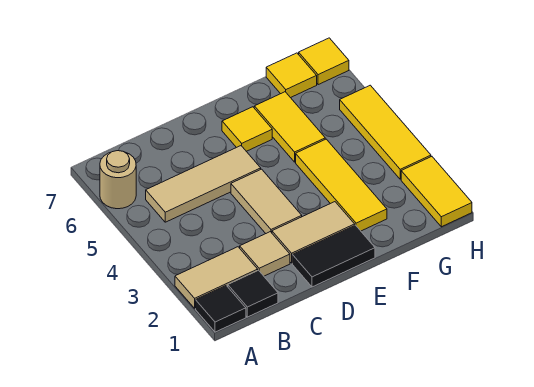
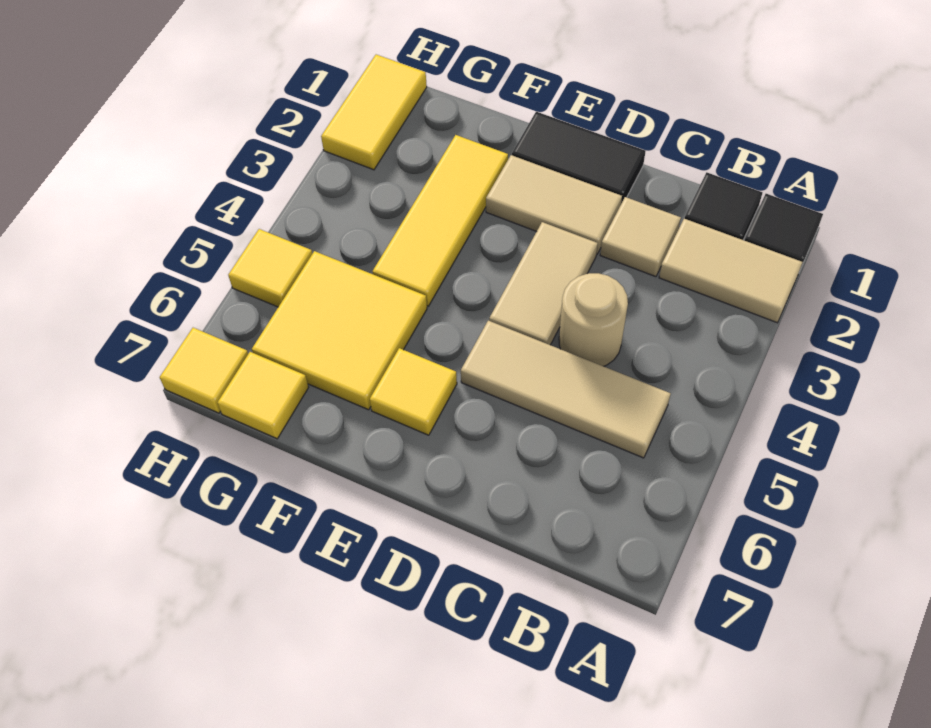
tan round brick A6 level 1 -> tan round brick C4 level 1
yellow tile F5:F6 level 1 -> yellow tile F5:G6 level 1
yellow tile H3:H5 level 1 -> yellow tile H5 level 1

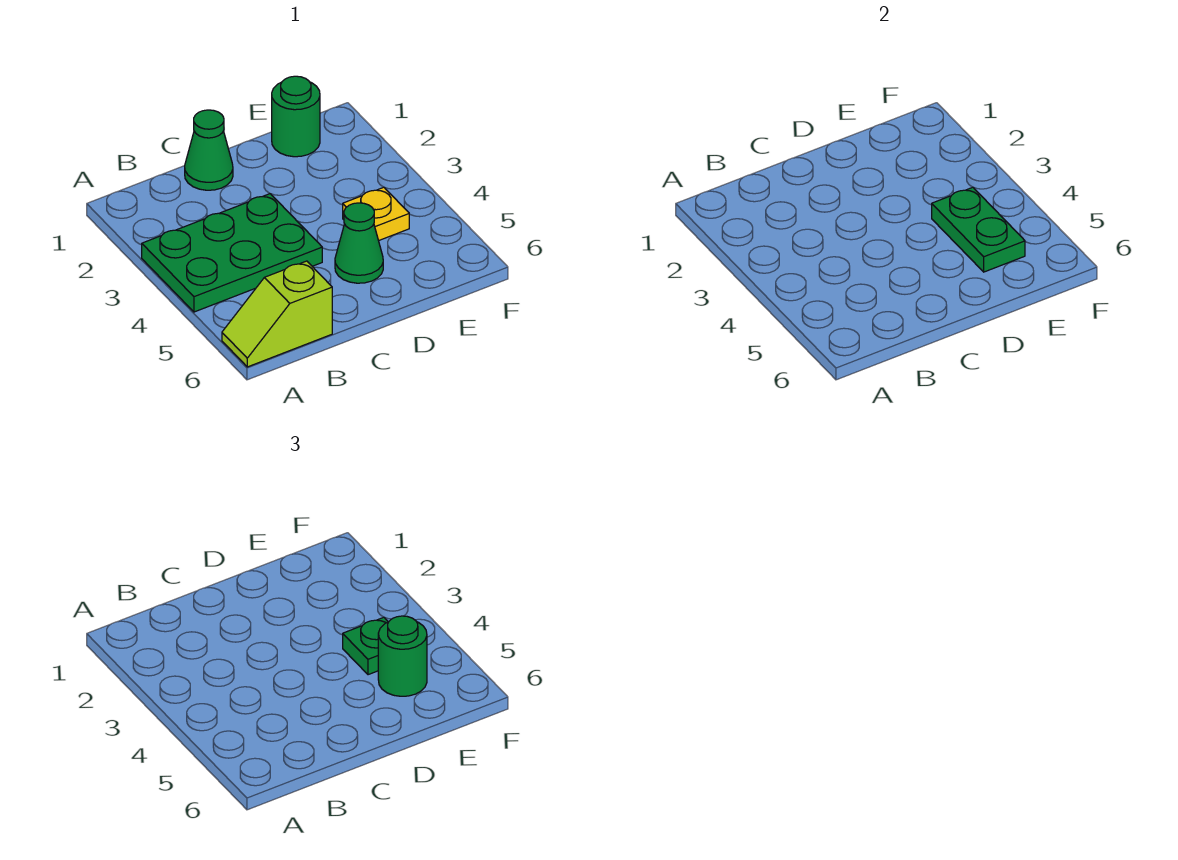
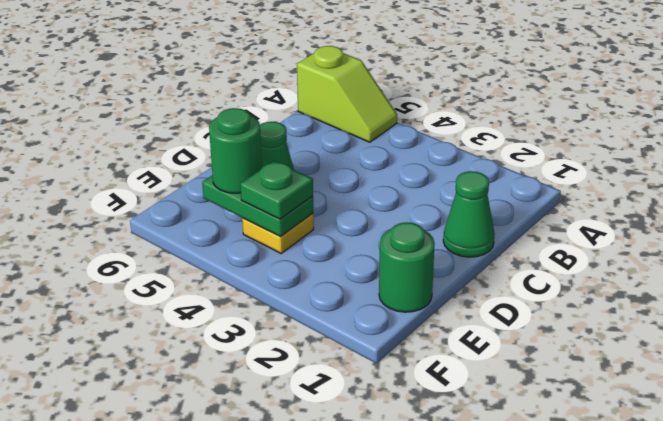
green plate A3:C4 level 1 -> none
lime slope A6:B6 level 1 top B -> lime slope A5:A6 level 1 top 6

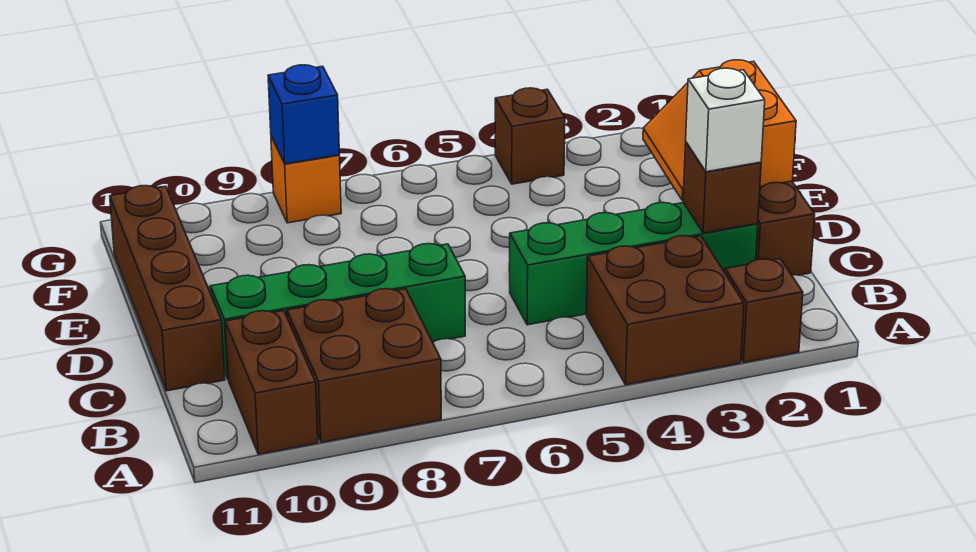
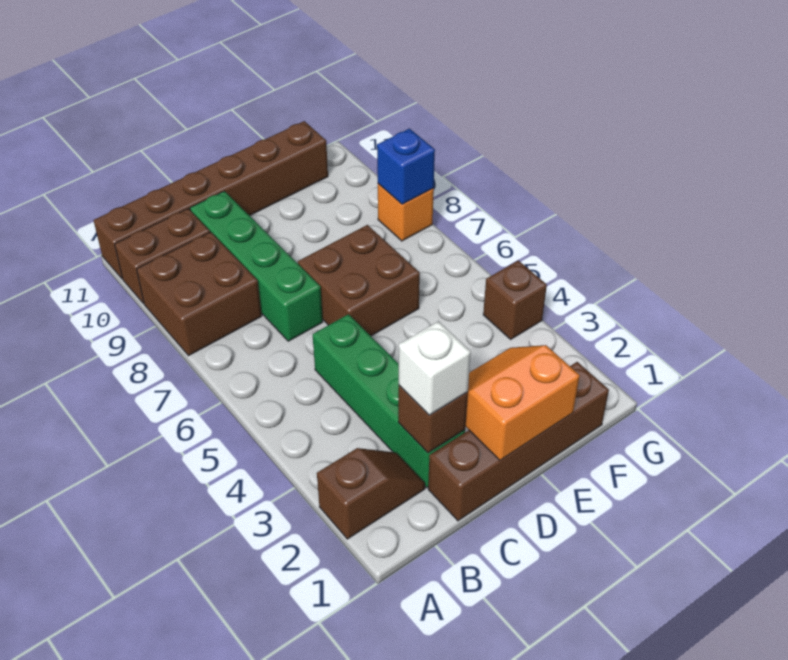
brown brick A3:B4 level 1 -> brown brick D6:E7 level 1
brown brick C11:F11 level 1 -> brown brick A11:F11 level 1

--

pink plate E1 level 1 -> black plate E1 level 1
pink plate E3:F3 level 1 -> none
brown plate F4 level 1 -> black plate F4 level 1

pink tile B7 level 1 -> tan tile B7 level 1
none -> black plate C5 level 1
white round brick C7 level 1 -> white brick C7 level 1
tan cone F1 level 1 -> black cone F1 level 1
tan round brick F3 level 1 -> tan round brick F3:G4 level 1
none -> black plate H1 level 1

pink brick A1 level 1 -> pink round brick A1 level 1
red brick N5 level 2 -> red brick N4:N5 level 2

--

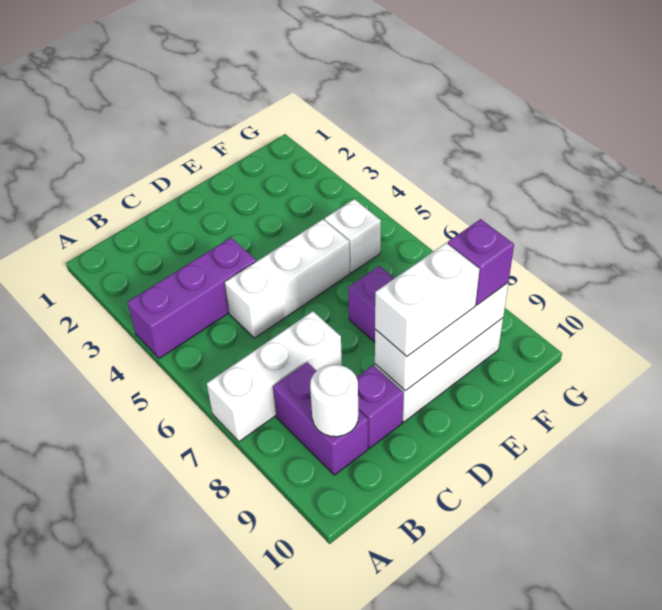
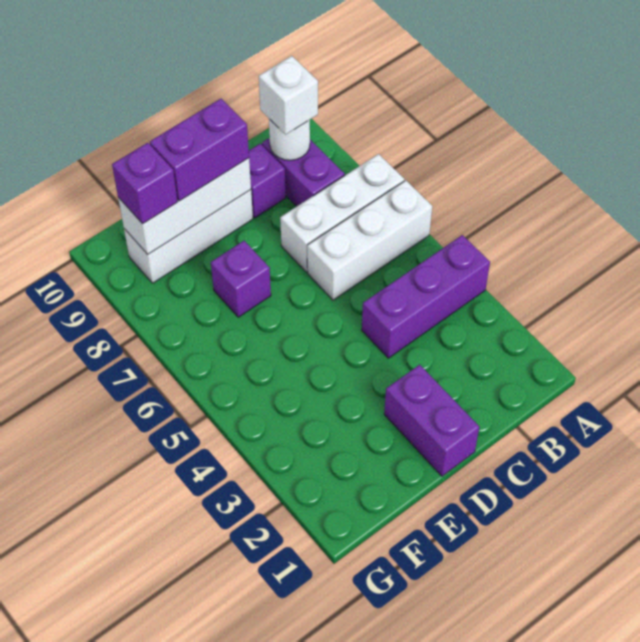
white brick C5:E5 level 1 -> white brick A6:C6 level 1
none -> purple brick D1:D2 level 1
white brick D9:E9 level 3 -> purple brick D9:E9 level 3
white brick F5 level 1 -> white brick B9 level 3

:: EXERCISE GOAL ::
Here the output must be the lines above from the line with "pink plate E3:F3 level 1 -> none" to the line with "red brick N5", both included, duplicated word for word and nothing else.

:: ANSWER ::
pink plate E3:F3 level 1 -> none
brown plate F4 level 1 -> black plate F4 level 1

pink tile B7 level 1 -> tan tile B7 level 1
none -> black plate C5 level 1
white round brick C7 level 1 -> white brick C7 level 1
tan cone F1 level 1 -> black cone F1 level 1
tan round brick F3 level 1 -> tan round brick F3:G4 level 1
none -> black plate H1 level 1

pink brick A1 level 1 -> pink round brick A1 level 1
red brick N5 level 2 -> red brick N4:N5 level 2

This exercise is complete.